+++ GIVEN INFORMATION +++

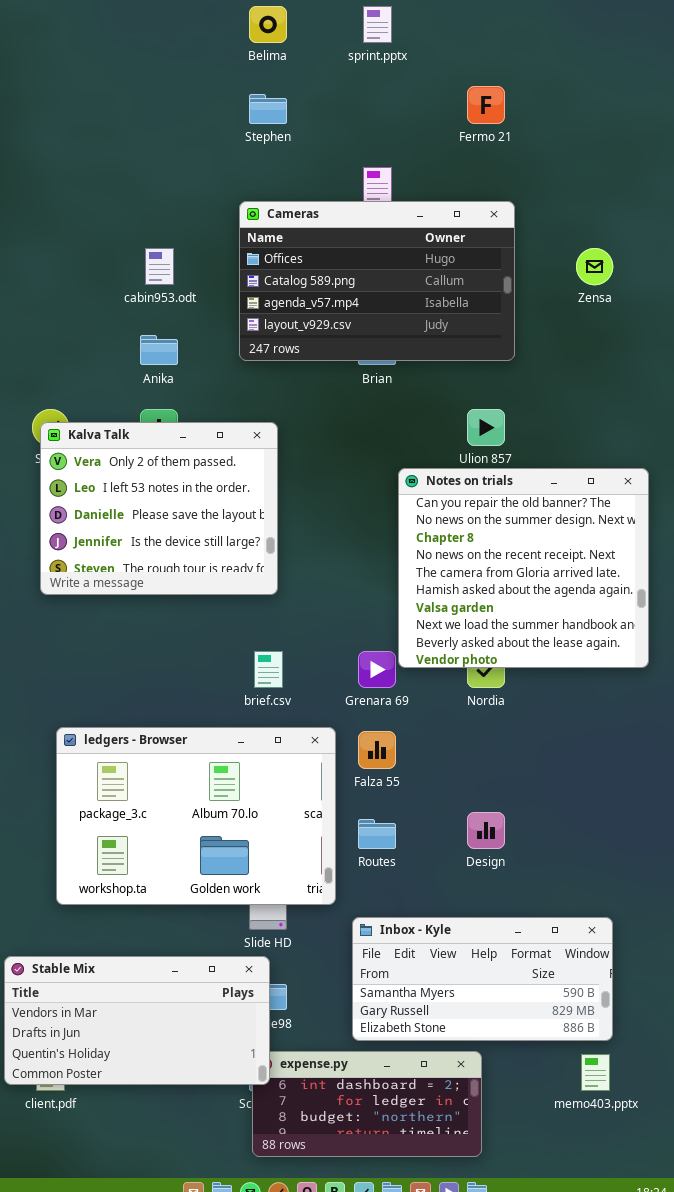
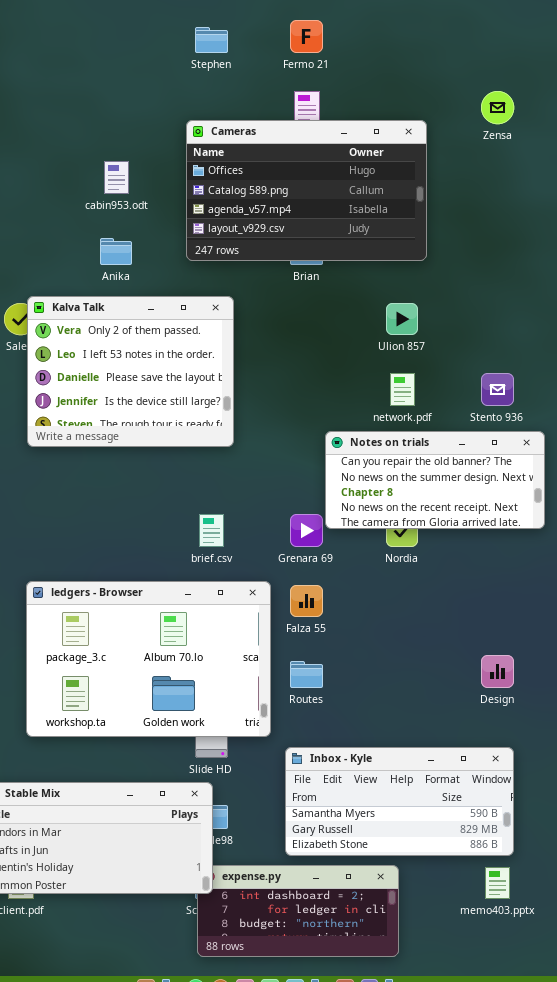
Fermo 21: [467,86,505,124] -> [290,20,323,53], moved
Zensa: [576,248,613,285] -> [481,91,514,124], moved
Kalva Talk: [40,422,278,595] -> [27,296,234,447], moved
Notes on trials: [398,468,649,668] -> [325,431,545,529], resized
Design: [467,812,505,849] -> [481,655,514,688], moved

+++

WORK TO COMPLETE
The lines to reproduce run from the one that contains "Kalva Talk: [40,422,278,595]" through the last line above; copy them exactly.

TASK SOLUTION
Kalva Talk: [40,422,278,595] -> [27,296,234,447], moved
Notes on trials: [398,468,649,668] -> [325,431,545,529], resized
Design: [467,812,505,849] -> [481,655,514,688], moved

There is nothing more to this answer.